- **Exercise goal**
Using the records below, copy out exactly the line that contains "brown bucket: 6 -> 7" and every line that follows it, up to and including the last, and no others.

Colored object tallies
"""

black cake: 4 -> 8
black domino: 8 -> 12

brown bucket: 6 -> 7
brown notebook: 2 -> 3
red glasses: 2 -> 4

"""

- **Solution to this task**
brown bucket: 6 -> 7
brown notebook: 2 -> 3
red glasses: 2 -> 4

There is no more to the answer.